__Task__:
Once the pictures are set aside, transcribe each line of the data exactly.

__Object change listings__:
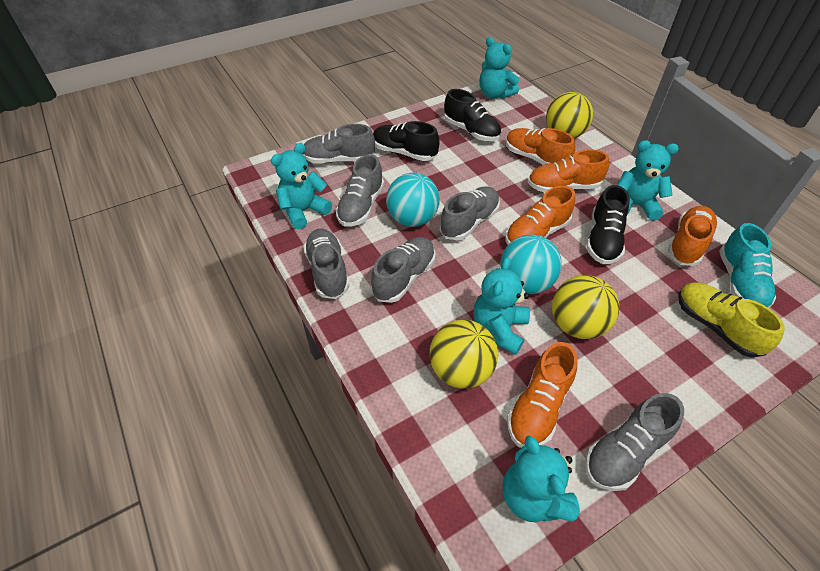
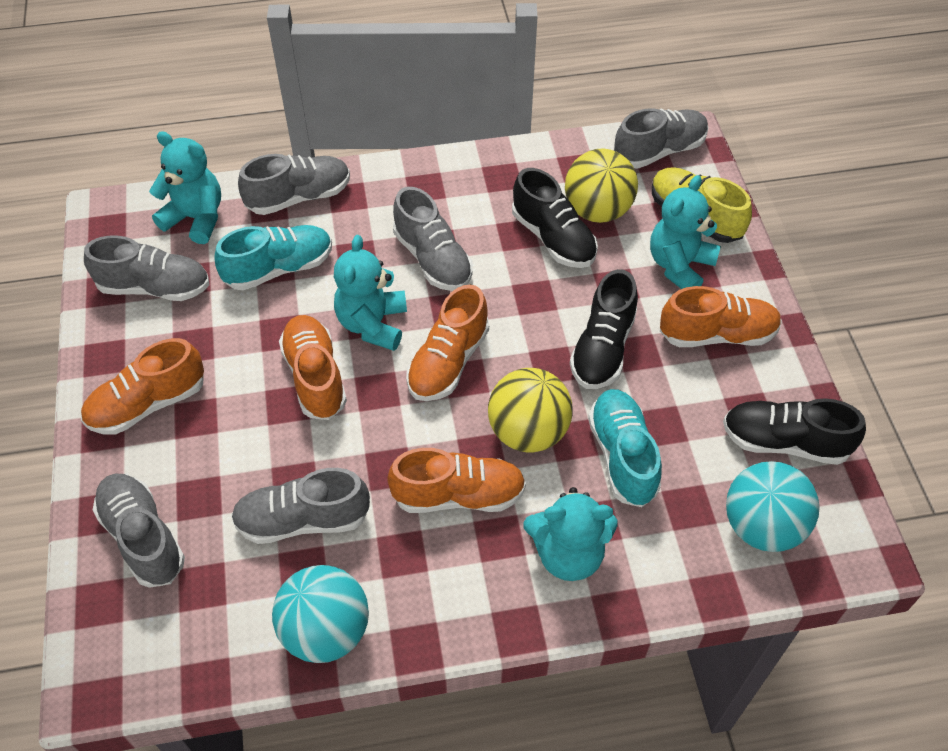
turquoise shoe: 1 -> 2
turquoise teddy bear: 5 -> 4
yellow ball: 3 -> 2

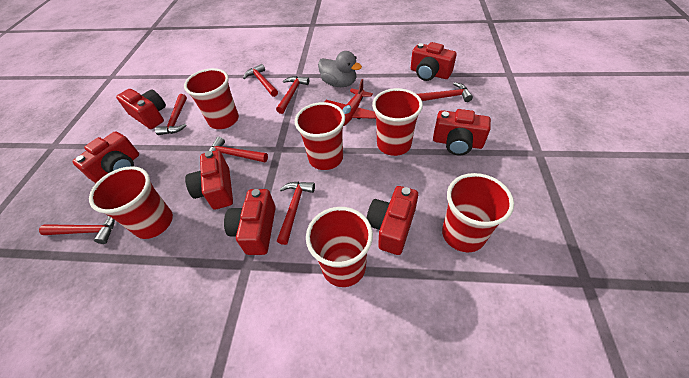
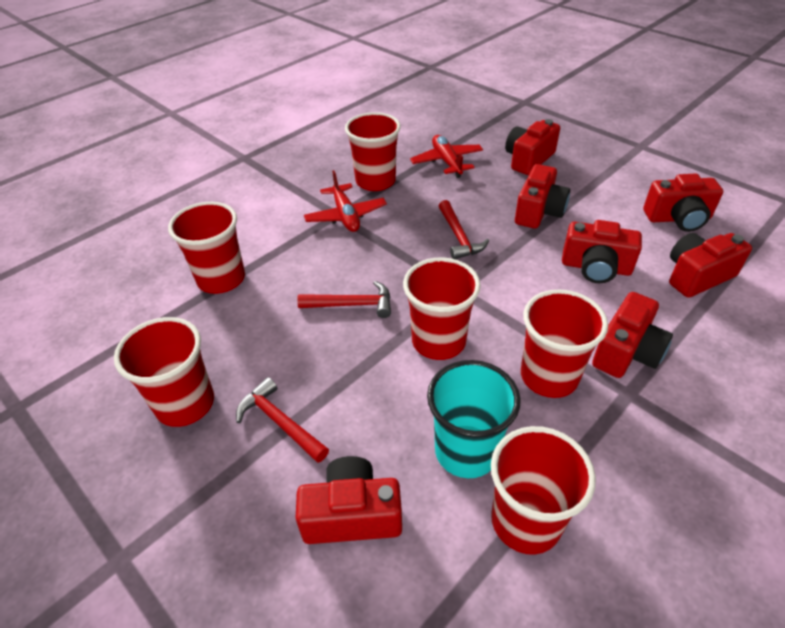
grey duck: 1 -> 0
red hammer: 7 -> 3
red plane: 1 -> 2
turquoise cup: 0 -> 1

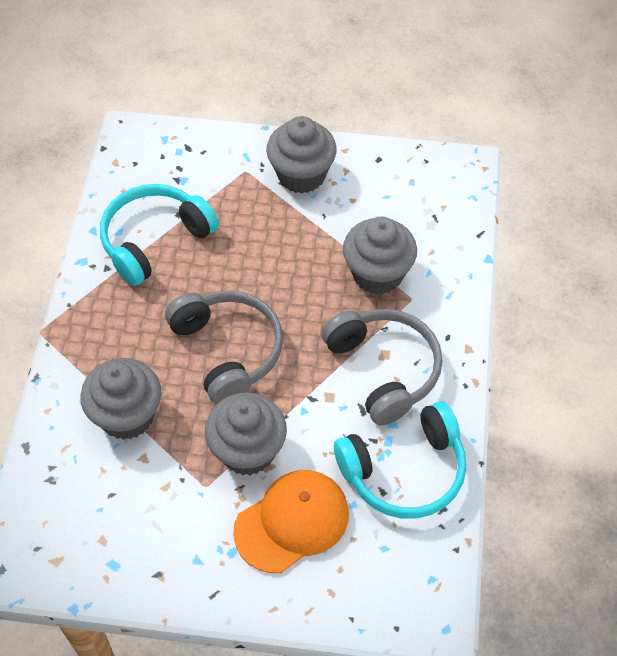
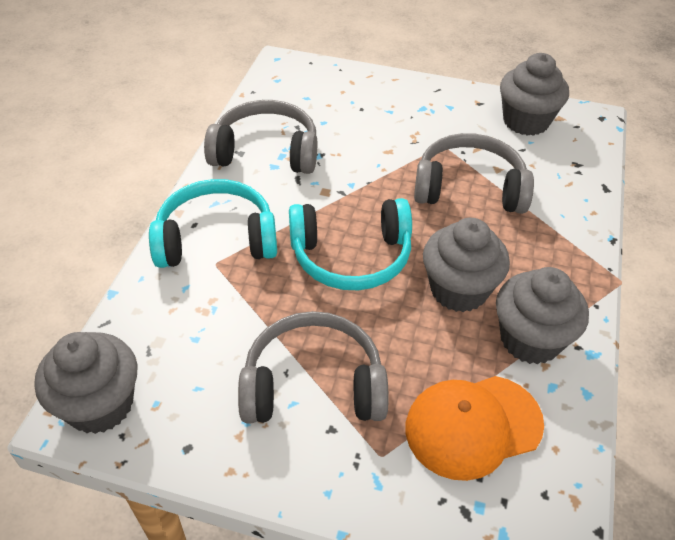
grey headphones: 2 -> 3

__Answer section__:
turquoise shoe: 1 -> 2
turquoise teddy bear: 5 -> 4
yellow ball: 3 -> 2

grey duck: 1 -> 0
red hammer: 7 -> 3
red plane: 1 -> 2
turquoise cup: 0 -> 1

grey headphones: 2 -> 3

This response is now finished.